Start of Block
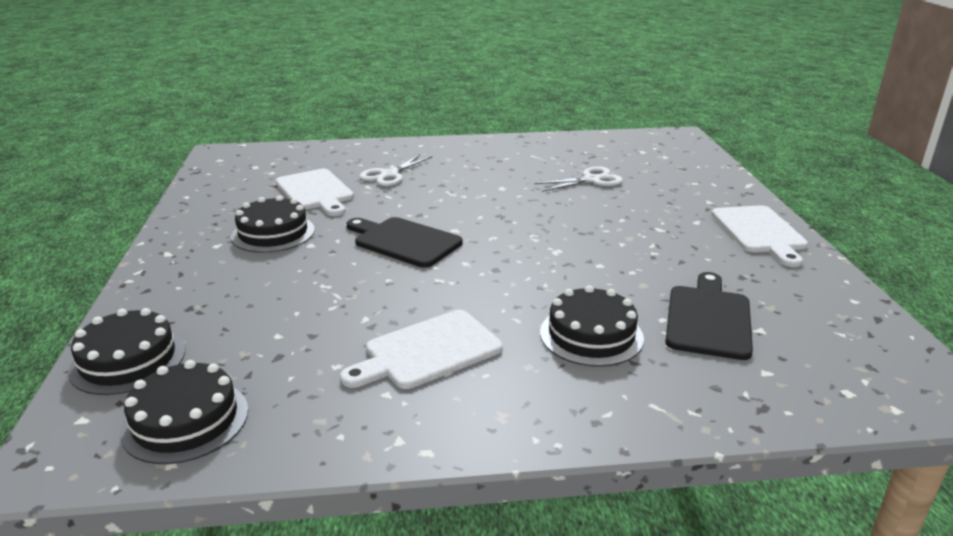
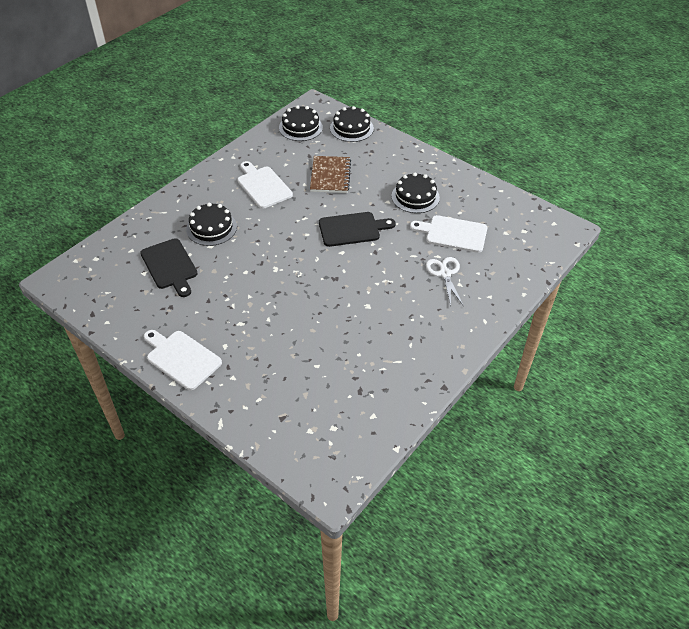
camera: 135 degrees right, 20 degrees up
white cutting board [340,310,503,389] -> white cutting board turned 45 degrees counterclockwise [237,161,293,209]
white scissors [534,166,623,192] -> none
none -> brown notebook [310,156,351,193]

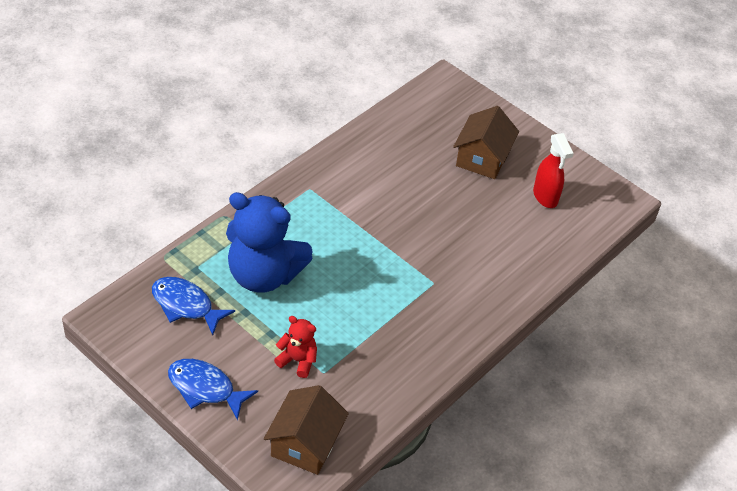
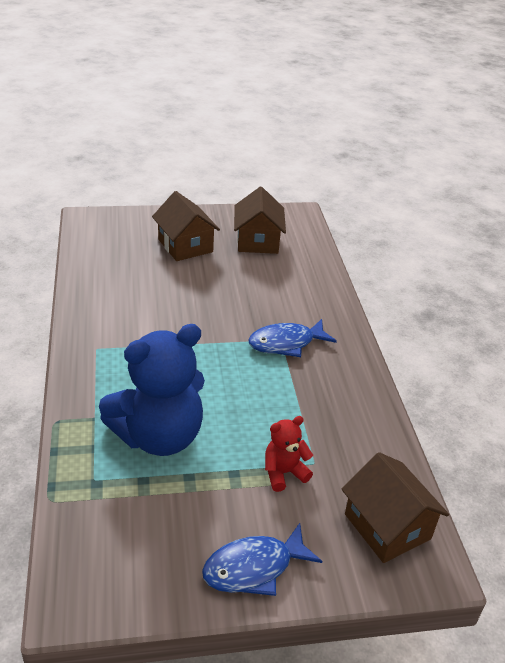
camera: 50 degrees left, 10 degrees down
blue fish [152,277,235,335] -> blue fish moved to [248,319,337,357]
red spray bottle [533,133,574,208] -> brown house [234,187,286,254]

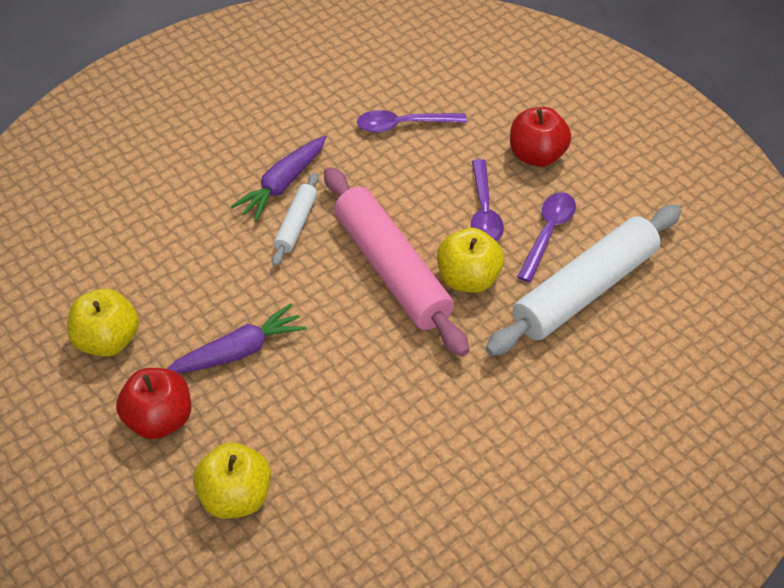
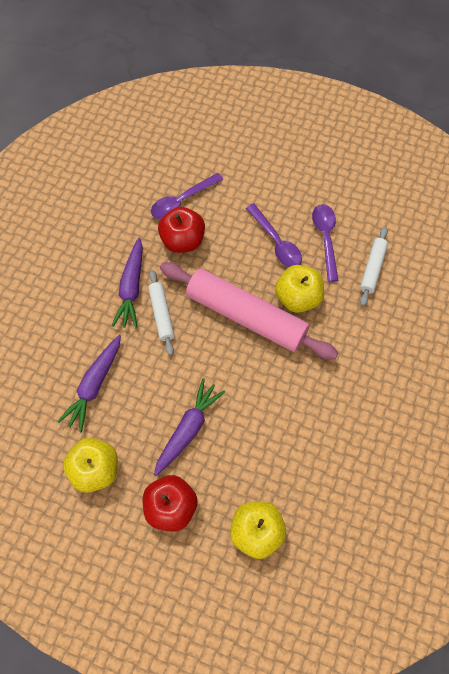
camera: 30 degrees left, 15 degrees up
white rolling pin [486,205,681,356] -> white rolling pin [360,227,388,306], size x0.48
red apple [510,107,571,167] -> red apple moved to [158,207,205,253]
none -> purple carrot [57,335,121,432]

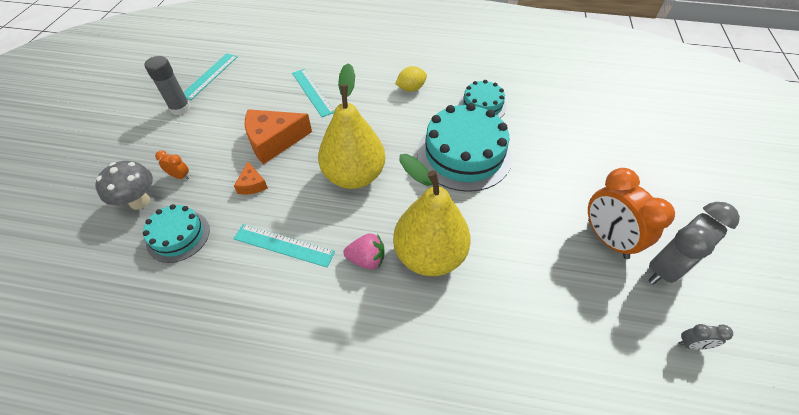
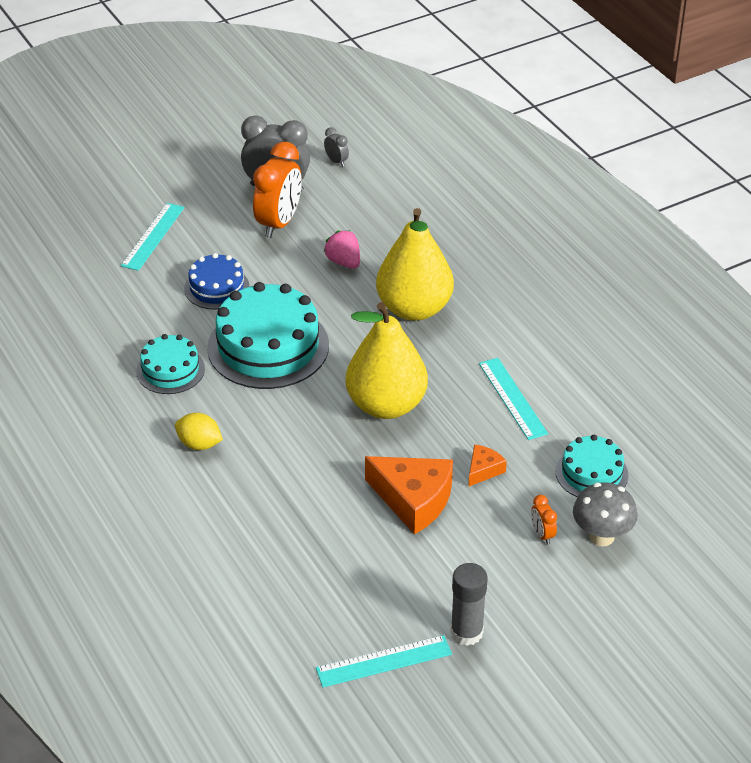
camera: 130 degrees left, 10 degrees down
turquoise ruler [292,69,334,117] -> turquoise ruler moved to [121,203,184,271]
pink strawberry [343,233,385,269] -> pink strawberry moved to [324,230,360,269]
none -> blue cake [184,253,249,310]

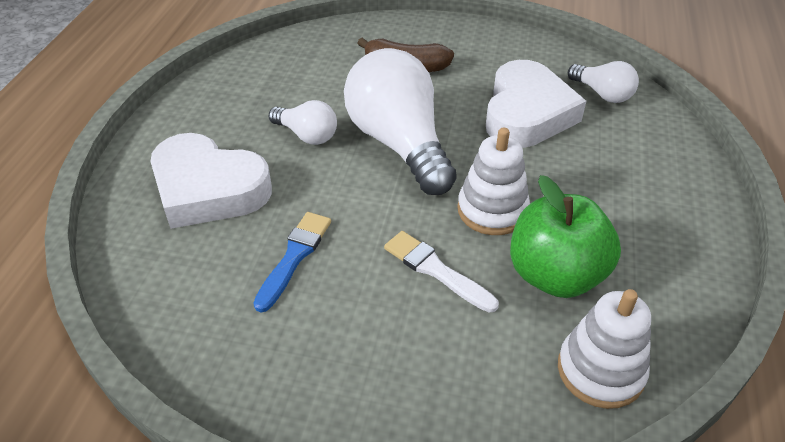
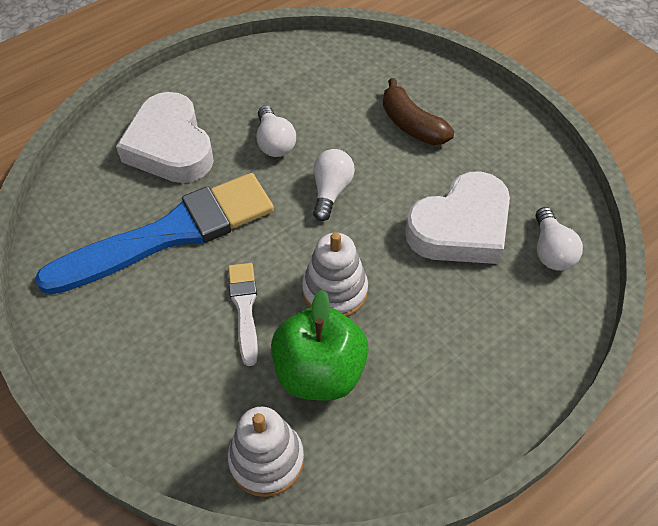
camera: 40 degrees right, 10 degrees up
blue brush [253,212,331,313] -> blue brush [35,173,274,295], size x2.21
white light bulb [344,48,457,195] -> white light bulb [313,149,355,221], size x0.49

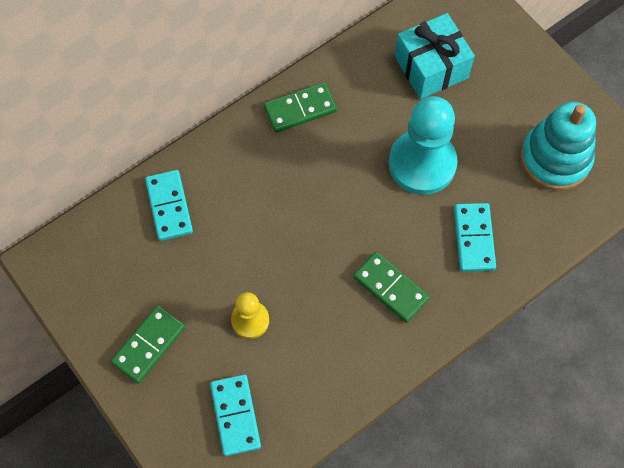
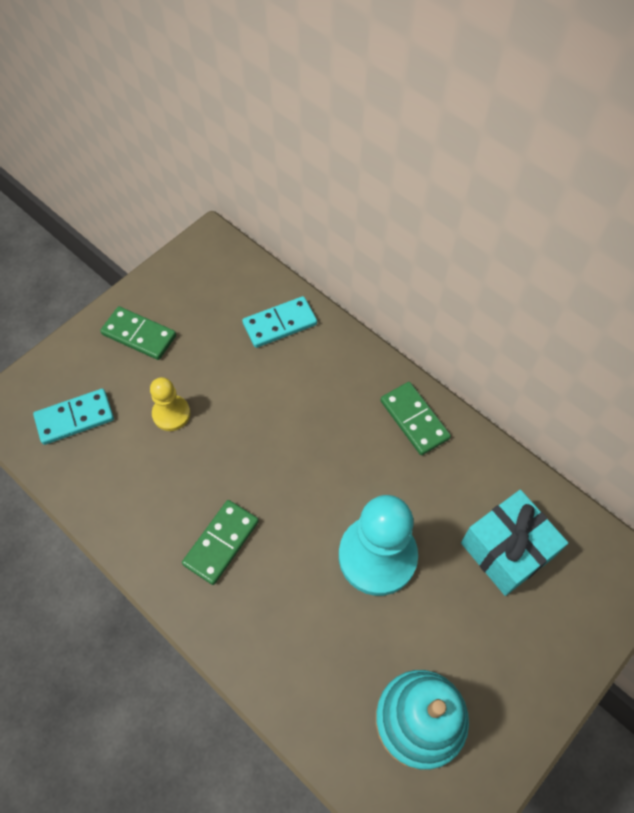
camera: 80 degrees right, 5 degrees down
turquoise domino [454,203,496,272] -> none

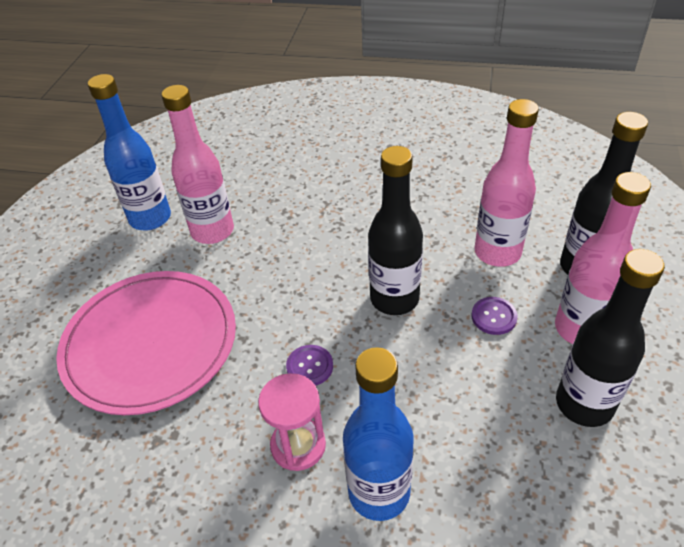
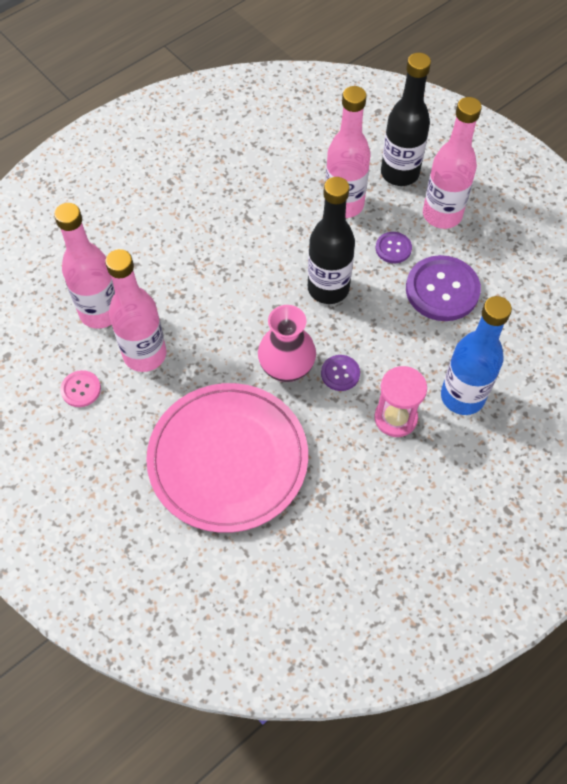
camera: 55 degrees left, 15 degrees up
blue bottle [88,74,171,230] -> pink button [60,370,101,407]
black bottle [556,249,665,427] -> none
none -> pink bottle [54,203,115,329]
none -> pink vase [258,305,316,382]
none -> purple button [406,255,481,321]

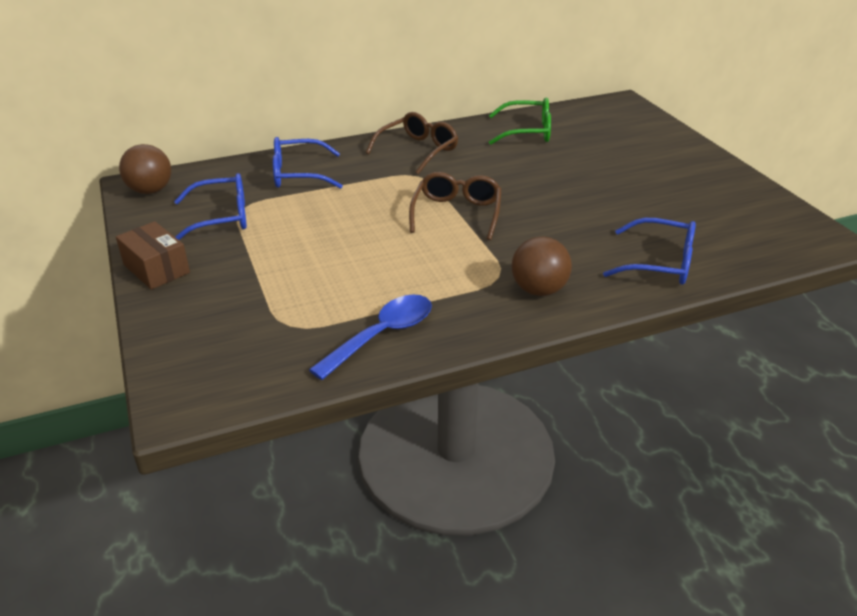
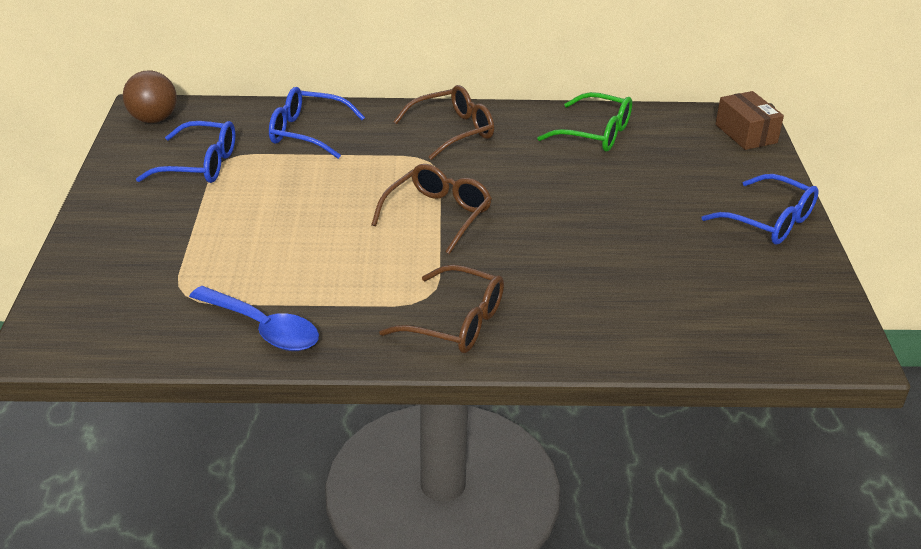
camera: 20 degrees right, 0 degrees up
brown box [116,221,190,290] -> brown box moved to [715,91,784,150]
blue spoon [309,295,432,380] -> blue spoon turned 60 degrees clockwise [189,286,319,351]
brown ball [512,236,572,296] -> brown glasses [379,265,504,353]
blue glasses [603,218,696,285] -> blue glasses moved to [702,174,819,245]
End of Block
## Instructions for the task:
Leave out the pictures and set down all of the data exactly.

## Reply:
camera: 135 degrees right, 20 degrees up
white cutting board [340,310,503,389] -> white cutting board turned 45 degrees counterclockwise [237,161,293,209]
white scissors [534,166,623,192] -> none
none -> brown notebook [310,156,351,193]

camera: 50 degrees left, 10 degrees down
blue fish [152,277,235,335] -> blue fish moved to [248,319,337,357]
red spray bottle [533,133,574,208] -> brown house [234,187,286,254]

camera: 30 degrees left, 15 degrees up
white rolling pin [486,205,681,356] -> white rolling pin [360,227,388,306], size x0.48
red apple [510,107,571,167] -> red apple moved to [158,207,205,253]
none -> purple carrot [57,335,121,432]

camera: 130 degrees left, 10 degrees down
turquoise ruler [292,69,334,117] -> turquoise ruler moved to [121,203,184,271]
pink strawberry [343,233,385,269] -> pink strawberry moved to [324,230,360,269]
none -> blue cake [184,253,249,310]

camera: 40 degrees right, 10 degrees up
blue brush [253,212,331,313] -> blue brush [35,173,274,295], size x2.21
white light bulb [344,48,457,195] -> white light bulb [313,149,355,221], size x0.49

camera: 80 degrees right, 5 degrees down
turquoise domino [454,203,496,272] -> none

camera: 55 degrees left, 15 degrees up
blue bottle [88,74,171,230] -> pink button [60,370,101,407]
black bottle [556,249,665,427] -> none
none -> pink bottle [54,203,115,329]
none -> pink vase [258,305,316,382]
none -> purple button [406,255,481,321]

camera: 20 degrees right, 0 degrees up
brown box [116,221,190,290] -> brown box moved to [715,91,784,150]
blue spoon [309,295,432,380] -> blue spoon turned 60 degrees clockwise [189,286,319,351]
brown ball [512,236,572,296] -> brown glasses [379,265,504,353]
blue glasses [603,218,696,285] -> blue glasses moved to [702,174,819,245]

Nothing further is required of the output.